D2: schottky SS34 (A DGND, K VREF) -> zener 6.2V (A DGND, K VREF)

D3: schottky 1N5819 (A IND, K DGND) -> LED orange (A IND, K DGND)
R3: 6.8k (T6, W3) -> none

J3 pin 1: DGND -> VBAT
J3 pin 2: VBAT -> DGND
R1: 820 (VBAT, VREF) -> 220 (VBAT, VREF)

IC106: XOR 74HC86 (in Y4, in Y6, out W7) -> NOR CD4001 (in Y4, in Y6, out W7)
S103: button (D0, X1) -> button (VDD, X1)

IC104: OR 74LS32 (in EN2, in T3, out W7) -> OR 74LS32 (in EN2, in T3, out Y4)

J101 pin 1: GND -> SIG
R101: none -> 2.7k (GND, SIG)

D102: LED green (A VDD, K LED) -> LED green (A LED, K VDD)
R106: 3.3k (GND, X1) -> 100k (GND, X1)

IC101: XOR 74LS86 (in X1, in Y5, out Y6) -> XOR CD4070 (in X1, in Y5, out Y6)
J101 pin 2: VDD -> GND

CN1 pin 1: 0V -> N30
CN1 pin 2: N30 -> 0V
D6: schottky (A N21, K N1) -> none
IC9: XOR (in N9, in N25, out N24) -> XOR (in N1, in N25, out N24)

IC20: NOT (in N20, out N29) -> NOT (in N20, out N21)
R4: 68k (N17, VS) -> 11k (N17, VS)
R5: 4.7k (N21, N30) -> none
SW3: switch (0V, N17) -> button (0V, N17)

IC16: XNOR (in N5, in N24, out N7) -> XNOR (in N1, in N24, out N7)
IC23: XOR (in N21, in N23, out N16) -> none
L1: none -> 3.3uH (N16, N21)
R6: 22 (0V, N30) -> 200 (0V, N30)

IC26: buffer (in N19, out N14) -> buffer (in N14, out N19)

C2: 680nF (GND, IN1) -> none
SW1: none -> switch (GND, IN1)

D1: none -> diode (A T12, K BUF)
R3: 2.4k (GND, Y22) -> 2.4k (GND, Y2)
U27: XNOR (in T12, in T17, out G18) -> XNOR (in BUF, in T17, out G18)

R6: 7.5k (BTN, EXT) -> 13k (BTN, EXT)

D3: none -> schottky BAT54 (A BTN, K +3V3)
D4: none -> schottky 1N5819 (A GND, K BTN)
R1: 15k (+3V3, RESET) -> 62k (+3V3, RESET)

————

- Exercise objective:
Lines containing the word "DGND" must be found in the data above and copied.

- Written answer:
D2: schottky SS34 (A DGND, K VREF) -> zener 6.2V (A DGND, K VREF)
D3: schottky 1N5819 (A IND, K DGND) -> LED orange (A IND, K DGND)
J3 pin 1: DGND -> VBAT
J3 pin 2: VBAT -> DGND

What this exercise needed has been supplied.